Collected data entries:
========
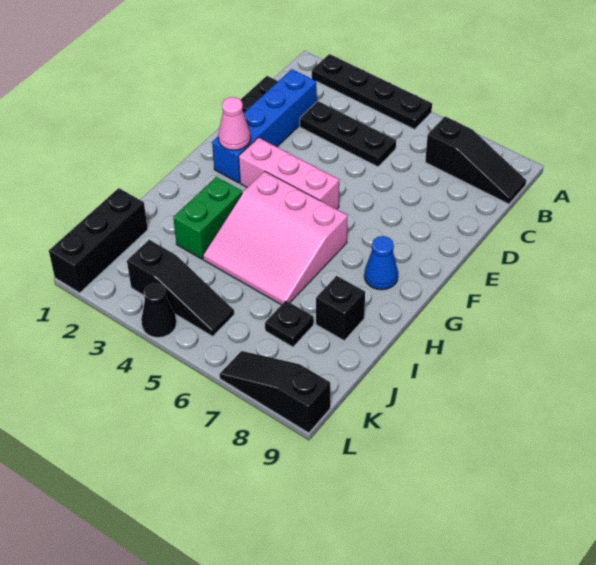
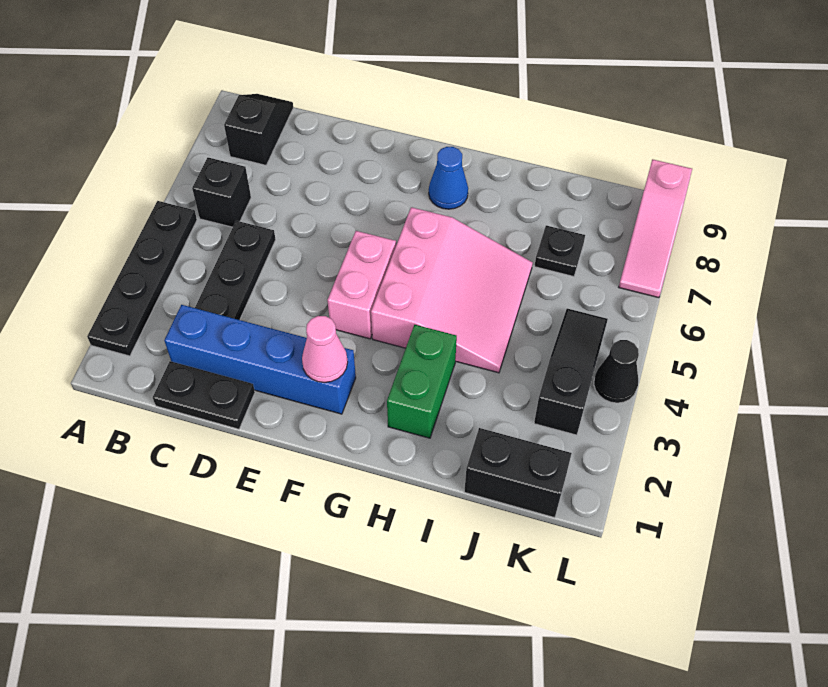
black slope B7:B9 level 1 top 7 -> black slope B8:B9 level 1 top 8
pink brick F3:F5 level 1 -> pink brick F4:F5 level 1
green brick H3:I3 level 1 -> green brick H2:H3 level 1
black brick I8 level 1 -> black brick B6 level 1
black brick J1:L1 level 1 -> black brick J1:K1 level 1
black slope L7:L9 level 1 top 9 -> pink slope L7:L9 level 1 top 9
========
Task to complete:
Copy every record character for character. Skip the pictures.

Response box:
black slope B7:B9 level 1 top 7 -> black slope B8:B9 level 1 top 8
pink brick F3:F5 level 1 -> pink brick F4:F5 level 1
green brick H3:I3 level 1 -> green brick H2:H3 level 1
black brick I8 level 1 -> black brick B6 level 1
black brick J1:L1 level 1 -> black brick J1:K1 level 1
black slope L7:L9 level 1 top 9 -> pink slope L7:L9 level 1 top 9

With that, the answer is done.